◆ Work to complete: Place every line of the listing below into a Markdown table with the columns "Row" and "Line", numbering each row and omitting blank lines. Leave the pictures out of the table.

◆ Collected data:
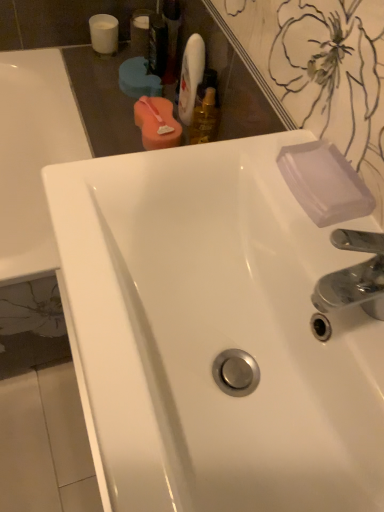
Question: In terms of width, does translucent plastic mouthwash at upper center, placed as the 5th mouthwash when sorted from left to right, look wider or thinner when compared to transparent plastic soap at upper right?

Choices:
 (A) thin
 (B) wide

Answer: (A)

Question: Is translucent plastic mouthwash at upper center, placed as the 5th mouthwash when sorted from left to right, situated inside transparent plastic soap at upper right or outside?

Choices:
 (A) inside
 (B) outside

Answer: (B)

Question: Which object is positioned farthest from the pink sponge at upper center, marked as the third mouthwash in a right-to-left arrangement?

Choices:
 (A) clear plastic bottle at upper center, which is counted as the fifth mouthwash, starting from the right
 (B) white glossy sink at center
 (C) gold metallic mouthwash at upper center, which is the 1th mouthwash from right to left
 (D) translucent plastic mouthwash at upper center, the second mouthwash from the right
 (E) transparent plastic soap at upper right

Answer: (B)

Question: Which object is the farthest from the white glossy sink at center?

Choices:
 (A) translucent plastic mouthwash at upper center, the second mouthwash from the right
 (B) gold metallic mouthwash at upper center, which is the 1th mouthwash from right to left
 (C) transparent plastic mouthwash at upper center, arranged as the 4th mouthwash when viewed from the right
 (D) transparent plastic soap at upper right
 (E) pink sponge at upper center, marked as the third mouthwash in a right-to-left arrangement

Answer: (C)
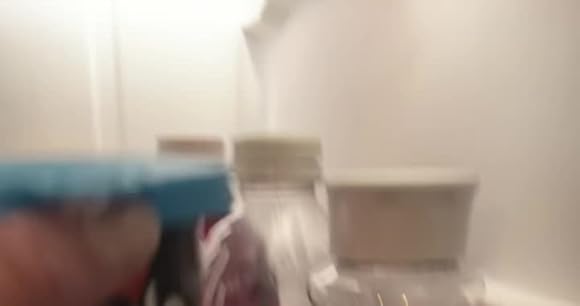
Find the location of a particular element. plastic container is located at coordinates (411, 287).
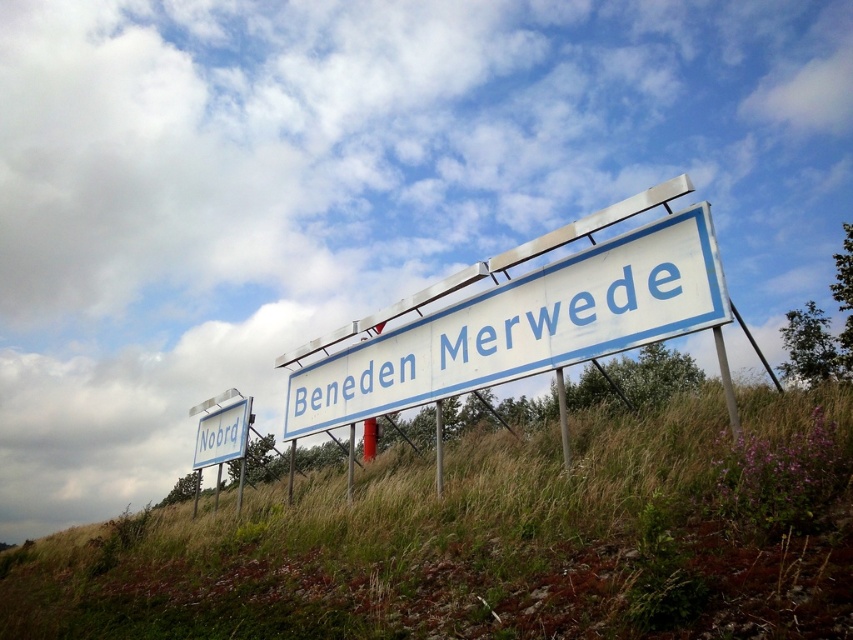
Between green grassy at lower center and white plastic sign at center, which one is positioned lower?

green grassy at lower center is below.

Can you confirm if green grassy at lower center is thinner than white plastic sign at center?

Incorrect, green grassy at lower center's width is not less than white plastic sign at center's.

Is point (631, 492) behind point (335, 385)?

No.

The height and width of the screenshot is (640, 853). Identify the location of green grassy at lower center. coord(492,541).

Can you confirm if green grassy at lower center is bigger than white plastic sign at lower left?

Correct, green grassy at lower center is larger in size than white plastic sign at lower left.

Which is behind, point (593, 429) or point (219, 428)?

Point (219, 428)

Is point (0, 609) positioned after point (247, 412)?

No, it is in front of (247, 412).

Where is `green grassy at lower center`? green grassy at lower center is located at coordinates (492, 541).

What do you see at coordinates (525, 324) in the screenshot? The height and width of the screenshot is (640, 853). I see `white plastic sign at center` at bounding box center [525, 324].

Who is shorter, white plastic sign at center or white plastic sign at lower left?

white plastic sign at center is shorter.

Is point (426, 324) closer to viewer compared to point (199, 410)?

Yes, point (426, 324) is in front of point (199, 410).

Where is `white plastic sign at center`? The height and width of the screenshot is (640, 853). white plastic sign at center is located at coordinates (525, 324).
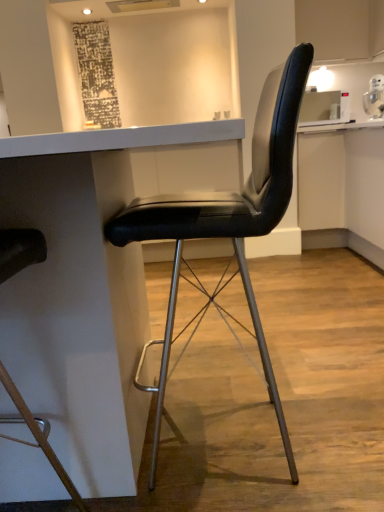
Question: In which direction should I rotate to look at black leather chair at center, which is the 2th chair in right-to-left order?

Choices:
 (A) left
 (B) right

Answer: (A)

Question: Is black leather chair at center, the 2th chair positioned from the left, bigger than white glossy table at center?

Choices:
 (A) yes
 (B) no

Answer: (B)

Question: Can you confirm if black leather chair at center, the 2th chair positioned from the left, is smaller than white glossy table at center?

Choices:
 (A) no
 (B) yes

Answer: (B)

Question: Is black leather chair at center, the 2th chair positioned from the left, shorter than white glossy table at center?

Choices:
 (A) yes
 (B) no

Answer: (B)

Question: Is black leather chair at center, the 1th chair when ordered from right to left, not near white glossy table at center?

Choices:
 (A) yes
 (B) no

Answer: (B)

Question: From a real-world perspective, is black leather chair at center, the 1th chair when ordered from right to left, physically above white glossy table at center?

Choices:
 (A) yes
 (B) no

Answer: (A)

Question: Is the depth of black leather chair at center, the 2th chair positioned from the left, greater than that of white glossy table at center?

Choices:
 (A) yes
 (B) no

Answer: (A)

Question: From a real-world perspective, is white glossy table at center under black leather chair at center, the first chair positioned from the left?

Choices:
 (A) yes
 (B) no

Answer: (A)

Question: Can you confirm if white glossy table at center is thinner than black leather chair at center, the first chair positioned from the left?

Choices:
 (A) yes
 (B) no

Answer: (B)

Question: Considering the relative sizes of white glossy table at center and black leather chair at center, which is the 2th chair in right-to-left order, in the image provided, is white glossy table at center shorter than black leather chair at center, which is the 2th chair in right-to-left order,?

Choices:
 (A) yes
 (B) no

Answer: (A)

Question: Is white glossy table at center facing towards black leather chair at center, the first chair positioned from the left?

Choices:
 (A) yes
 (B) no

Answer: (A)

Question: Is the position of white glossy table at center less distant than that of black leather chair at center, which is the 2th chair in right-to-left order?

Choices:
 (A) no
 (B) yes

Answer: (A)

Question: Can you confirm if white glossy table at center is bigger than black leather chair at center, which is the 2th chair in right-to-left order?

Choices:
 (A) yes
 (B) no

Answer: (A)

Question: Can you confirm if black leather chair at center, which is the 2th chair in right-to-left order, is smaller than black leather chair at center, the 1th chair when ordered from right to left?

Choices:
 (A) no
 (B) yes

Answer: (B)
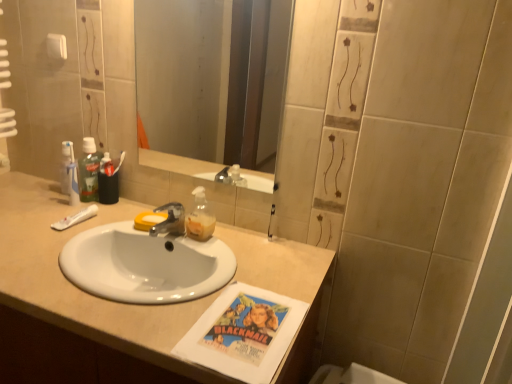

◆ Response area:
| Row | Line |
|---|---|
| 1 | Question: In terms of width, does translucent plastic mouthwash at upper center, placed as the 5th mouthwash when sorted from left to right, look wider or thinner when compared to transparent plastic soap at upper right? |
| 2 | Choices: |
| 3 |  (A) thin |
| 4 |  (B) wide |
| 5 | Answer: (A) |
| 6 | Question: Is translucent plastic mouthwash at upper center, placed as the 5th mouthwash when sorted from left to right, situated inside transparent plastic soap at upper right or outside? |
| 7 | Choices: |
| 8 |  (A) inside |
| 9 |  (B) outside |
| 10 | Answer: (B) |
| 11 | Question: Which object is positioned farthest from the pink sponge at upper center, marked as the third mouthwash in a right-to-left arrangement? |
| 12 | Choices: |
| 13 |  (A) clear plastic bottle at upper center, which is counted as the fifth mouthwash, starting from the right |
| 14 |  (B) white glossy sink at center |
| 15 |  (C) gold metallic mouthwash at upper center, which is the 1th mouthwash from right to left |
| 16 |  (D) translucent plastic mouthwash at upper center, the second mouthwash from the right |
| 17 |  (E) transparent plastic soap at upper right |
| 18 | Answer: (B) |
| 19 | Question: Which object is the farthest from the white glossy sink at center? |
| 20 | Choices: |
| 21 |  (A) translucent plastic mouthwash at upper center, the second mouthwash from the right |
| 22 |  (B) gold metallic mouthwash at upper center, which is the 1th mouthwash from right to left |
| 23 |  (C) transparent plastic mouthwash at upper center, arranged as the 4th mouthwash when viewed from the right |
| 24 |  (D) transparent plastic soap at upper right |
| 25 |  (E) pink sponge at upper center, marked as the third mouthwash in a right-to-left arrangement |
| 26 | Answer: (C) |
| 27 | Find the location of a particular element. plastic container is located at coordinates (411, 287). |
| 28 | Between green grassy at lower center and white plastic sign at center, which one is positioned lower? |
| 29 | green grassy at lower center is below. |
| 30 | Can you confirm if green grassy at lower center is thinner than white plastic sign at center? |
| 31 | Incorrect, green grassy at lower center's width is not less than white plastic sign at center's. |
| 32 | Is point (631, 492) behind point (335, 385)? |
| 33 | No. |
| 34 | The height and width of the screenshot is (640, 853). Identify the location of green grassy at lower center. coord(492,541). |
| 35 | Can you confirm if green grassy at lower center is bigger than white plastic sign at lower left? |
| 36 | Correct, green grassy at lower center is larger in size than white plastic sign at lower left. |
| 37 | Which is behind, point (593, 429) or point (219, 428)? |
| 38 | Point (219, 428) |
| 39 | Is point (0, 609) positioned after point (247, 412)? |
| 40 | No, it is in front of (247, 412). |
| 41 | Where is `green grassy at lower center`? green grassy at lower center is located at coordinates (492, 541). |
| 42 | What do you see at coordinates (525, 324) in the screenshot? The height and width of the screenshot is (640, 853). I see `white plastic sign at center` at bounding box center [525, 324]. |
| 43 | Who is shorter, white plastic sign at center or white plastic sign at lower left? |
| 44 | white plastic sign at center is shorter. |
| 45 | Is point (426, 324) closer to viewer compared to point (199, 410)? |
| 46 | Yes, point (426, 324) is in front of point (199, 410). |
| 47 | Where is `white plastic sign at center`? The height and width of the screenshot is (640, 853). white plastic sign at center is located at coordinates (525, 324). |
| 48 | Question: In which direction should I rotate to look at black leather chair at center, which is the 2th chair in right-to-left order? |
| 49 | Choices: |
| 50 |  (A) left |
| 51 |  (B) right |
| 52 | Answer: (A) |
| 53 | Question: Is black leather chair at center, the 2th chair positioned from the left, bigger than white glossy table at center? |
| 54 | Choices: |
| 55 |  (A) yes |
| 56 |  (B) no |
| 57 | Answer: (B) |
| 58 | Question: Can you confirm if black leather chair at center, the 2th chair positioned from the left, is smaller than white glossy table at center? |
| 59 | Choices: |
| 60 |  (A) no |
| 61 |  (B) yes |
| 62 | Answer: (B) |
| 63 | Question: Is black leather chair at center, the 2th chair positioned from the left, shorter than white glossy table at center? |
| 64 | Choices: |
| 65 |  (A) yes |
| 66 |  (B) no |
| 67 | Answer: (B) |
| 68 | Question: Is black leather chair at center, the 1th chair when ordered from right to left, not near white glossy table at center? |
| 69 | Choices: |
| 70 |  (A) yes |
| 71 |  (B) no |
| 72 | Answer: (B) |
| 73 | Question: From a real-world perspective, is black leather chair at center, the 1th chair when ordered from right to left, physically above white glossy table at center? |
| 74 | Choices: |
| 75 |  (A) yes |
| 76 |  (B) no |
| 77 | Answer: (A) |
| 78 | Question: Is the depth of black leather chair at center, the 2th chair positioned from the left, greater than that of white glossy table at center? |
| 79 | Choices: |
| 80 |  (A) yes |
| 81 |  (B) no |
| 82 | Answer: (A) |
| 83 | Question: From a real-world perspective, is white glossy table at center under black leather chair at center, the first chair positioned from the left? |
| 84 | Choices: |
| 85 |  (A) yes |
| 86 |  (B) no |
| 87 | Answer: (A) |
| 88 | Question: Can you confirm if white glossy table at center is thinner than black leather chair at center, the first chair positioned from the left? |
| 89 | Choices: |
| 90 |  (A) yes |
| 91 |  (B) no |
| 92 | Answer: (B) |
| 93 | Question: Considering the relative sizes of white glossy table at center and black leather chair at center, which is the 2th chair in right-to-left order, in the image provided, is white glossy table at center shorter than black leather chair at center, which is the 2th chair in right-to-left order,? |
| 94 | Choices: |
| 95 |  (A) yes |
| 96 |  (B) no |
| 97 | Answer: (A) |
| 98 | Question: Is white glossy table at center facing towards black leather chair at center, the first chair positioned from the left? |
| 99 | Choices: |
| 100 |  (A) yes |
| 101 |  (B) no |
| 102 | Answer: (A) |
| 103 | Question: Is the position of white glossy table at center less distant than that of black leather chair at center, which is the 2th chair in right-to-left order? |
| 104 | Choices: |
| 105 |  (A) no |
| 106 |  (B) yes |
| 107 | Answer: (A) |
| 108 | Question: Can you confirm if white glossy table at center is bigger than black leather chair at center, which is the 2th chair in right-to-left order? |
| 109 | Choices: |
| 110 |  (A) yes |
| 111 |  (B) no |
| 112 | Answer: (A) |
| 113 | Question: Can you confirm if black leather chair at center, which is the 2th chair in right-to-left order, is smaller than black leather chair at center, the 1th chair when ordered from right to left? |
| 114 | Choices: |
| 115 |  (A) no |
| 116 |  (B) yes |
| 117 | Answer: (B) |